## Problem:
Go through the data below. Pull out every line that has the word "turquoise".

## Available data:
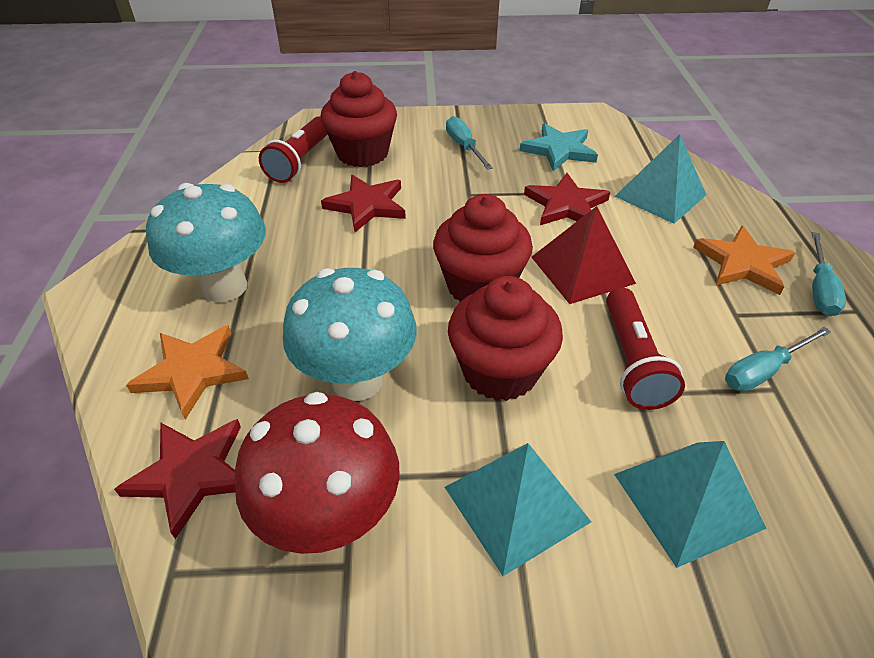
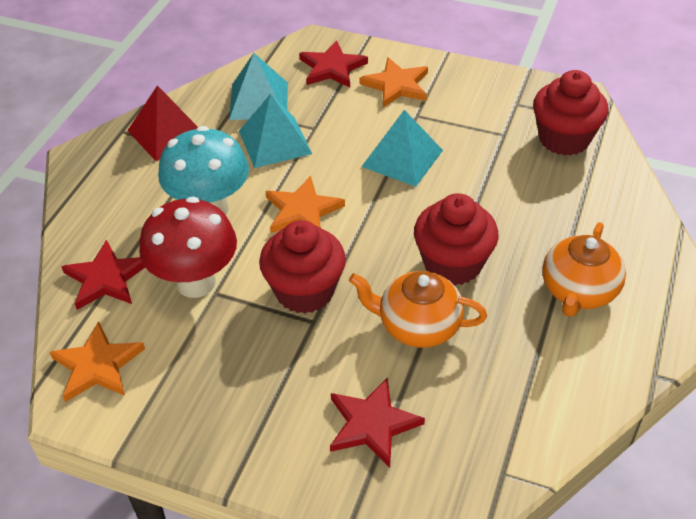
orange star: 2 -> 3
orange teapot: 0 -> 2
red flashlight: 2 -> 0
turquoise mushroom: 2 -> 1
turquoise screwdriver: 3 -> 0
turquoise star: 1 -> 0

## Answer for this exercise:
turquoise mushroom: 2 -> 1
turquoise screwdriver: 3 -> 0
turquoise star: 1 -> 0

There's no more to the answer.